[Data listing]

========

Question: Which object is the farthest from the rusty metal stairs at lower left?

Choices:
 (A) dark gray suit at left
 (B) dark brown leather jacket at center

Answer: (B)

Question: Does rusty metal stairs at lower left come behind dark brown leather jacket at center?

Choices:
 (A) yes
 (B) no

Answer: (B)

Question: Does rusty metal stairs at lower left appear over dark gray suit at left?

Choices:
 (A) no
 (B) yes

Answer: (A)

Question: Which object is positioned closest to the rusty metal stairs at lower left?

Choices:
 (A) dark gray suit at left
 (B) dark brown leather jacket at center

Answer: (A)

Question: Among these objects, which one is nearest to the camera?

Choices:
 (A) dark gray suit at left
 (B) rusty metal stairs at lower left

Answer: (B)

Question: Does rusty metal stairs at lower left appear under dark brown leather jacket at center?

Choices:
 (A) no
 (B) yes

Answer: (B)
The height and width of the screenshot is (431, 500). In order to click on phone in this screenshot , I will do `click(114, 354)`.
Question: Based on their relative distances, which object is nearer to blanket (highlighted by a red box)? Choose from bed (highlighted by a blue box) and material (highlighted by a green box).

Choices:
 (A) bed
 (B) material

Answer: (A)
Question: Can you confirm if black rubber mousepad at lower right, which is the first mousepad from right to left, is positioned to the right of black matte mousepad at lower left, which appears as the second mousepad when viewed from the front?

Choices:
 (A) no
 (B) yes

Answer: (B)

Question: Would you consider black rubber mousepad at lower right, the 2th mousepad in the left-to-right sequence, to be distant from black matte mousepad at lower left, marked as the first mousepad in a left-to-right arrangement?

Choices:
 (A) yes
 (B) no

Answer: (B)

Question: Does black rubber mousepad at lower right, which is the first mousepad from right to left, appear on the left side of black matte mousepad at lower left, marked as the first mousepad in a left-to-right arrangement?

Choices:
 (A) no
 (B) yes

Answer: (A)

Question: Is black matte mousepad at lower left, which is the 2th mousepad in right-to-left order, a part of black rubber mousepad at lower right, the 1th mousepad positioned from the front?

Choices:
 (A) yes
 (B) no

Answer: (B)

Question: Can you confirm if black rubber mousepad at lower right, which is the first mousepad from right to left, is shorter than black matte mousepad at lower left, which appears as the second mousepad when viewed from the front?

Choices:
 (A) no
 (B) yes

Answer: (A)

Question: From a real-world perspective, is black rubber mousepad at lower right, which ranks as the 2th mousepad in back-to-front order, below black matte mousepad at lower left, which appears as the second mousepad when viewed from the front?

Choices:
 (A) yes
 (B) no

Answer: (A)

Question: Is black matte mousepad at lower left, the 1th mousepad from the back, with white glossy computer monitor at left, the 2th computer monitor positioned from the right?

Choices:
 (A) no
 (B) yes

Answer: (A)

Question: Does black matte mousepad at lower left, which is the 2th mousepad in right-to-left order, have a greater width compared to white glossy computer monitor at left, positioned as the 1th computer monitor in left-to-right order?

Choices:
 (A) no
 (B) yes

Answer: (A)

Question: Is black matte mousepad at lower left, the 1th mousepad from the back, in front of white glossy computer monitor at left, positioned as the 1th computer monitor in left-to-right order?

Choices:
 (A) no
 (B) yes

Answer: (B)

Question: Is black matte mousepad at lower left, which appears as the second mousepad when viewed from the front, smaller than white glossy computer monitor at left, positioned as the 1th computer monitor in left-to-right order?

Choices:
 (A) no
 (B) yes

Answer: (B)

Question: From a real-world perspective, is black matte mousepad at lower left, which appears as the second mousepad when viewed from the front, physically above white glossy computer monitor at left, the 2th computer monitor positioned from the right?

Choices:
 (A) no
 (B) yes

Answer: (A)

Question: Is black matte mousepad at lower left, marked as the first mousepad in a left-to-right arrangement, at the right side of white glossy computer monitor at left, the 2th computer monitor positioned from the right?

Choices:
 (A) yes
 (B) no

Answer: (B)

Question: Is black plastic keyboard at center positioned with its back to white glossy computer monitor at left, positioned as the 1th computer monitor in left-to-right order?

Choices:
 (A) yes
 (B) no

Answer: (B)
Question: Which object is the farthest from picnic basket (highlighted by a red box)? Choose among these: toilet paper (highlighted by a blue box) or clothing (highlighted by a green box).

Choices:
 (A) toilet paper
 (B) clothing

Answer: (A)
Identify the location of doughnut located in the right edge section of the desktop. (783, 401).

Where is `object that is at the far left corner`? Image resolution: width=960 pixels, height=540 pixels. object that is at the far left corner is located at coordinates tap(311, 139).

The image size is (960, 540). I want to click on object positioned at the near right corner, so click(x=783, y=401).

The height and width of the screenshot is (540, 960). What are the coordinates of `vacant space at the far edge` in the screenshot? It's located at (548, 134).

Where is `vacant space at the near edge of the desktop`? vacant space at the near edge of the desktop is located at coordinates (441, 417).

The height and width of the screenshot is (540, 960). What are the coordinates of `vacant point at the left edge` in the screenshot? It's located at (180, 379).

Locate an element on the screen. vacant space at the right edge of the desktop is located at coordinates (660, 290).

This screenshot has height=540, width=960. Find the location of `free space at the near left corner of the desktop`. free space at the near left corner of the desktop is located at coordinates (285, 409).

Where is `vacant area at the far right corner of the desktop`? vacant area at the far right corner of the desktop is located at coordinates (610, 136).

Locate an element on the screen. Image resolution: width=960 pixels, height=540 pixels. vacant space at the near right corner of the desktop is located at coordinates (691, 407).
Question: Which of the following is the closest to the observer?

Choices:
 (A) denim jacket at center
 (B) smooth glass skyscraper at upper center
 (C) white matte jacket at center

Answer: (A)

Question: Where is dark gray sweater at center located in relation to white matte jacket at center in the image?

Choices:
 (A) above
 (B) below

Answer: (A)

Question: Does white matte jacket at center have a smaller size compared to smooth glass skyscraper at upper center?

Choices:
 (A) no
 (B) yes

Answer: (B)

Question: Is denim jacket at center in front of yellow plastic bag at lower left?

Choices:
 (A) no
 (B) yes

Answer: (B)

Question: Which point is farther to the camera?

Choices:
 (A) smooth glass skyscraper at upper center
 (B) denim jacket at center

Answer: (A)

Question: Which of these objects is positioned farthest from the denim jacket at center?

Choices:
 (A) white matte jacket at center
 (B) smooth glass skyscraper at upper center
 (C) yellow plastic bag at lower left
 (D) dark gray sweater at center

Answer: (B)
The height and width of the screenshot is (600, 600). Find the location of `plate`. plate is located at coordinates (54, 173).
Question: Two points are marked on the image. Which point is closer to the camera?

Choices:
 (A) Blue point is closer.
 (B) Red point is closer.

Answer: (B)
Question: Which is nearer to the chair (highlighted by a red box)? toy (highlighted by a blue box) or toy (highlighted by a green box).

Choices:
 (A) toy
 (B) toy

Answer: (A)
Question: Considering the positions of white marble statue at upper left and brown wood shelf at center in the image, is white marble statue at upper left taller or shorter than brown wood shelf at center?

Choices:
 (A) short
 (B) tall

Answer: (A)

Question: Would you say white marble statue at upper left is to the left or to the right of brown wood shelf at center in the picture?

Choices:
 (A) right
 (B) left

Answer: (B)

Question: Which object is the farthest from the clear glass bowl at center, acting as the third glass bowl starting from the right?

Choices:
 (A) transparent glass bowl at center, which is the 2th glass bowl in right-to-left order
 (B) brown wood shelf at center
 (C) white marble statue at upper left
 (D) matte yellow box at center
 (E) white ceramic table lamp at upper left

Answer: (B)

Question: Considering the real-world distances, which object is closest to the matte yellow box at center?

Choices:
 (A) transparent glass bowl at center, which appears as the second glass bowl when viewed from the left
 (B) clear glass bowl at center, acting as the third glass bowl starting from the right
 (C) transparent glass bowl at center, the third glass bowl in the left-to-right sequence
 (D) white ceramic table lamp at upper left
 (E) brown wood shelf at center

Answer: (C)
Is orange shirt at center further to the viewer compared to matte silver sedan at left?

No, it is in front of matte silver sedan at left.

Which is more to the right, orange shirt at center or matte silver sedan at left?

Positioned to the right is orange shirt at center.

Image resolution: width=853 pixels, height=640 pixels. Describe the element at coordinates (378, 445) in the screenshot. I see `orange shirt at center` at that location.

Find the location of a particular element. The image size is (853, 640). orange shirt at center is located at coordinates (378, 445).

========

* _Exercise_:
Change "black matte mousepad" to "black cloth mousepad" in the records, starting at the line containing "the back, with" and ending at the line containing "Question: Is black plastic", and give back only those lines with nothing else altered.

* _Response to this task_:
Question: Is black cloth mousepad at lower left, the 1th mousepad from the back, with white glossy computer monitor at left, the 2th computer monitor positioned from the right?

Choices:
 (A) no
 (B) yes

Answer: (A)

Question: Does black cloth mousepad at lower left, which is the 2th mousepad in right-to-left order, have a greater width compared to white glossy computer monitor at left, positioned as the 1th computer monitor in left-to-right order?

Choices:
 (A) no
 (B) yes

Answer: (A)

Question: Is black cloth mousepad at lower left, the 1th mousepad from the back, in front of white glossy computer monitor at left, positioned as the 1th computer monitor in left-to-right order?

Choices:
 (A) no
 (B) yes

Answer: (B)

Question: Is black cloth mousepad at lower left, which appears as the second mousepad when viewed from the front, smaller than white glossy computer monitor at left, positioned as the 1th computer monitor in left-to-right order?

Choices:
 (A) no
 (B) yes

Answer: (B)

Question: From a real-world perspective, is black cloth mousepad at lower left, which appears as the second mousepad when viewed from the front, physically above white glossy computer monitor at left, the 2th computer monitor positioned from the right?

Choices:
 (A) no
 (B) yes

Answer: (A)

Question: Is black cloth mousepad at lower left, marked as the first mousepad in a left-to-right arrangement, at the right side of white glossy computer monitor at left, the 2th computer monitor positioned from the right?

Choices:
 (A) yes
 (B) no

Answer: (B)

Question: Is black plastic keyboard at center positioned with its back to white glossy computer monitor at left, positioned as the 1th computer monitor in left-to-right order?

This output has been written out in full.